▶ [EXERCISE INSTRUCTIONS]: Filter the lines below, keeping each one that holds "none".

▶ [DATA FOR ANALYSIS]:

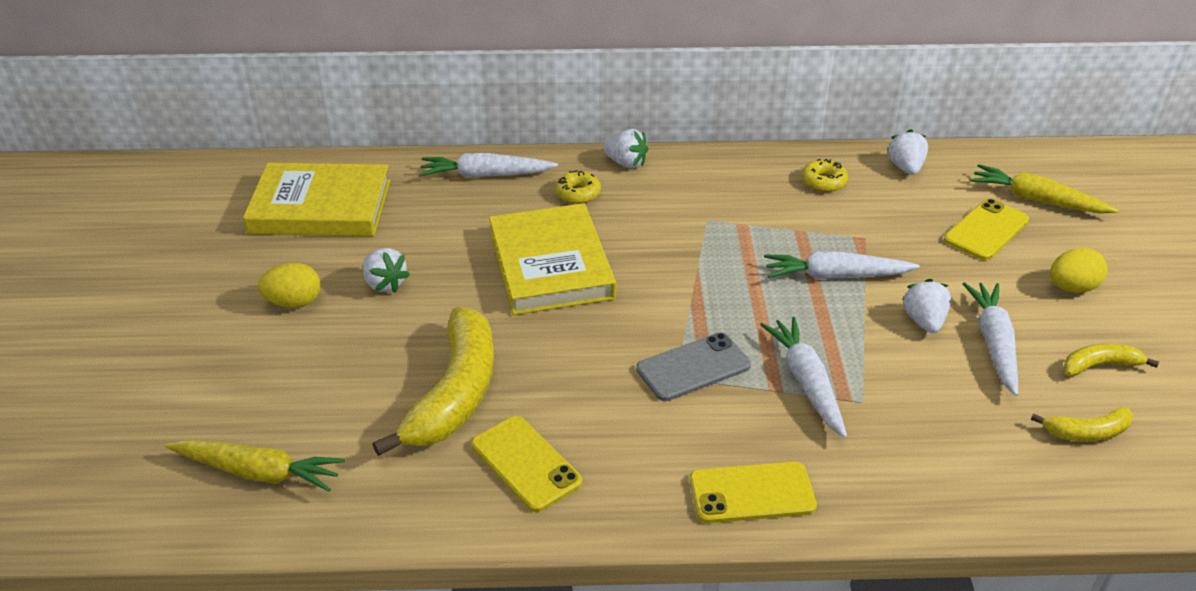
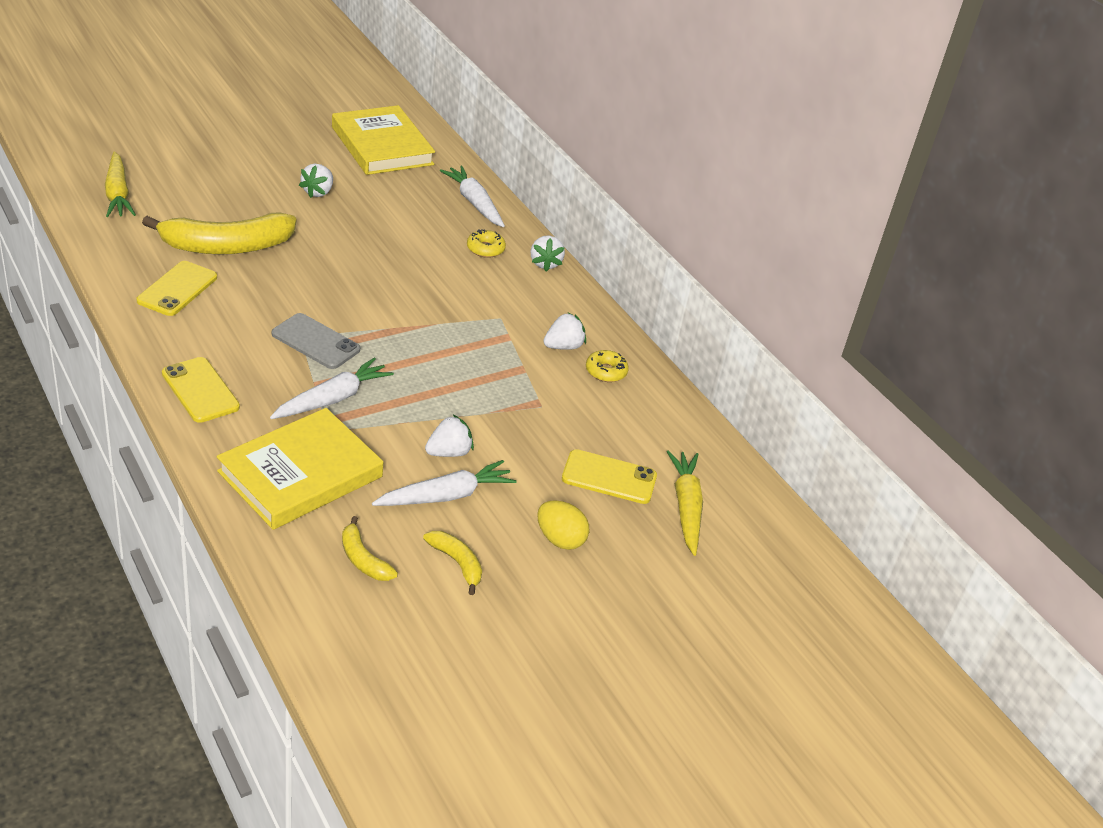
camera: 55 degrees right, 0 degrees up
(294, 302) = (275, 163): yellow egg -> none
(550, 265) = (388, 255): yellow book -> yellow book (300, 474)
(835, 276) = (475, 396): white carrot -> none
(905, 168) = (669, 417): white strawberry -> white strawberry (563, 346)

▶ [RESULT FOR THIS TASK]:
(294, 302) = (275, 163): yellow egg -> none
(835, 276) = (475, 396): white carrot -> none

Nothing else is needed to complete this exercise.